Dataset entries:
· · · · · · ·

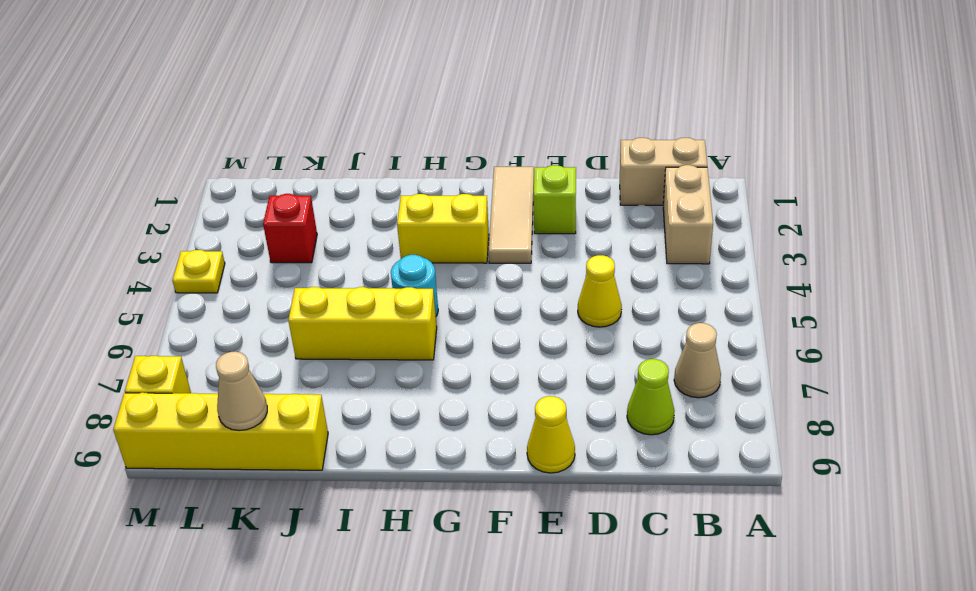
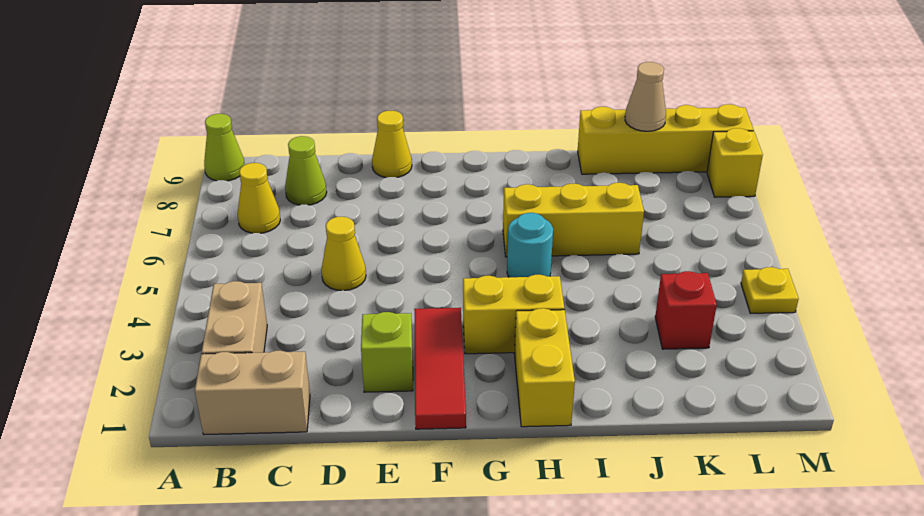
none -> lime 1x1 cone [204,114,245,181]
tan 1x1 cone [674,323,721,398] -> yellow 1x1 cone [238,163,280,233]
tan 1x3 tile [489,167,534,263] -> red 1x3 tile [414,308,466,429]
none -> yellow 1x2 brick [514,308,575,427]

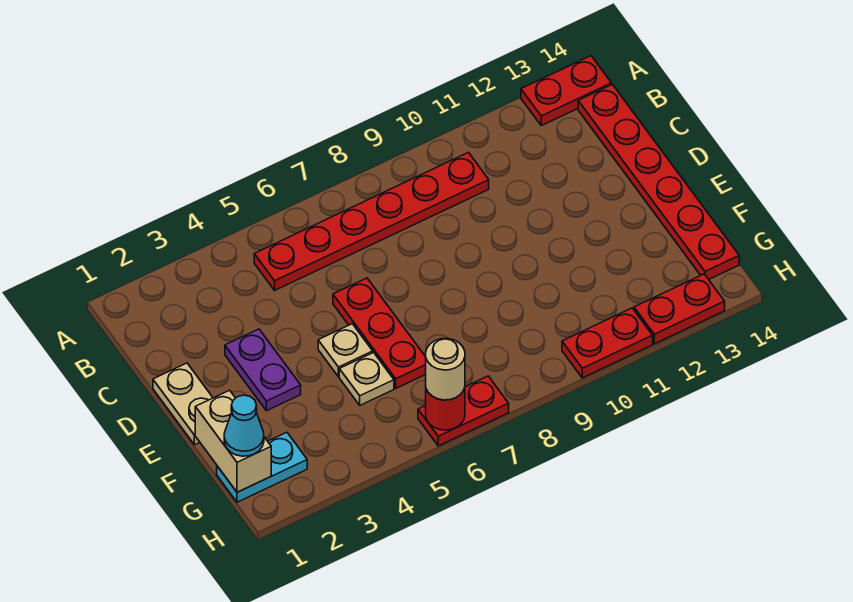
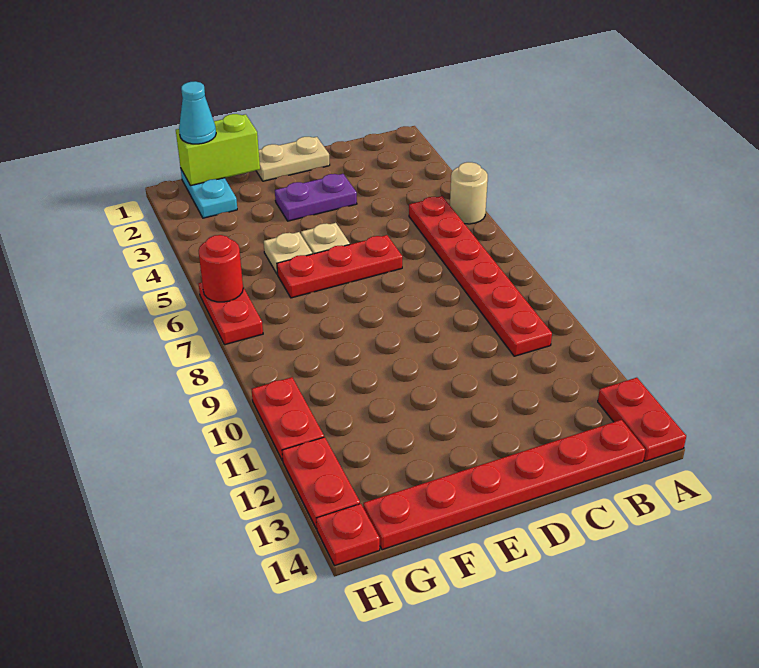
tan 1x2 brick [195,390,271,492] -> lime 1x2 brick [176,114,260,186]
tan 1x1 round brick [426,338,465,400] -> tan 1x1 round brick moved to [450,162,488,224]
none -> red 1x1 plate [316,504,380,566]

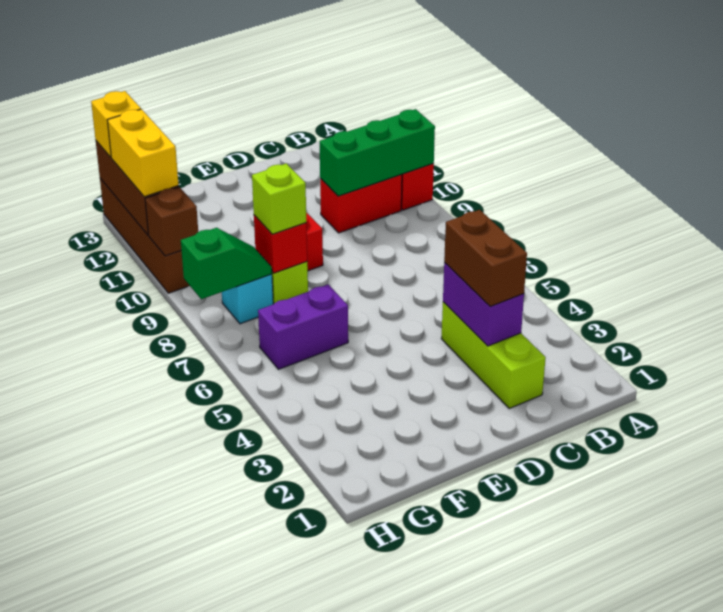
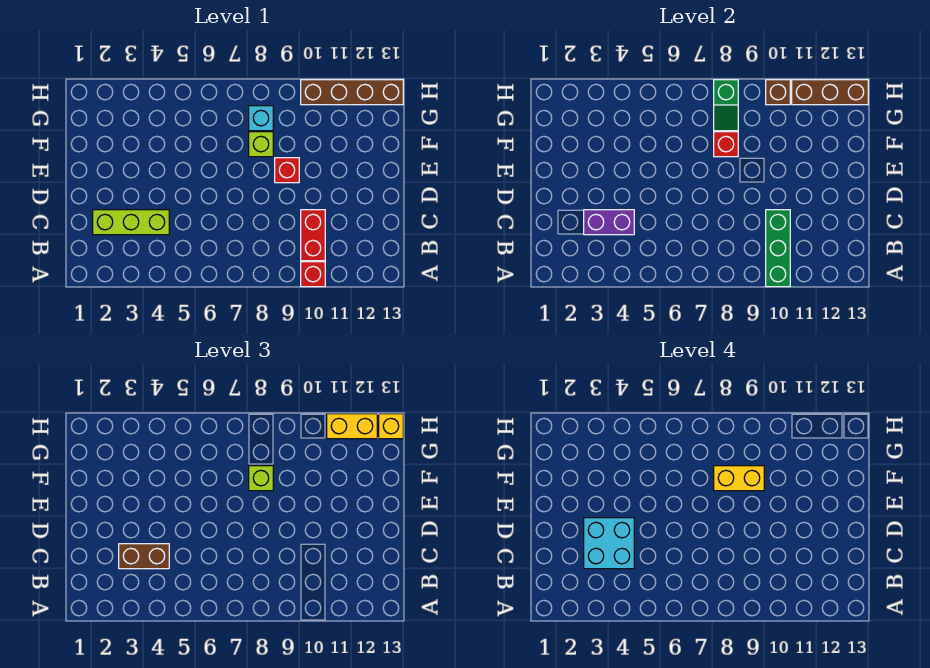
none -> cyan 2x2 brick [584,518,634,569]
purple 1x2 brick [258,284,348,369] -> none
none -> yellow 1x2 brick [714,466,764,491]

· · · · · · ·

→ **INSTRUCTIONS TO FOLLOW**
Word for word, restate all of the entries above and leave each picture out.

→ **ANSWER BELOW**
none -> lime 1x1 cone [204,114,245,181]
tan 1x1 cone [674,323,721,398] -> yellow 1x1 cone [238,163,280,233]
tan 1x3 tile [489,167,534,263] -> red 1x3 tile [414,308,466,429]
none -> yellow 1x2 brick [514,308,575,427]

tan 1x2 brick [195,390,271,492] -> lime 1x2 brick [176,114,260,186]
tan 1x1 round brick [426,338,465,400] -> tan 1x1 round brick moved to [450,162,488,224]
none -> red 1x1 plate [316,504,380,566]

none -> cyan 2x2 brick [584,518,634,569]
purple 1x2 brick [258,284,348,369] -> none
none -> yellow 1x2 brick [714,466,764,491]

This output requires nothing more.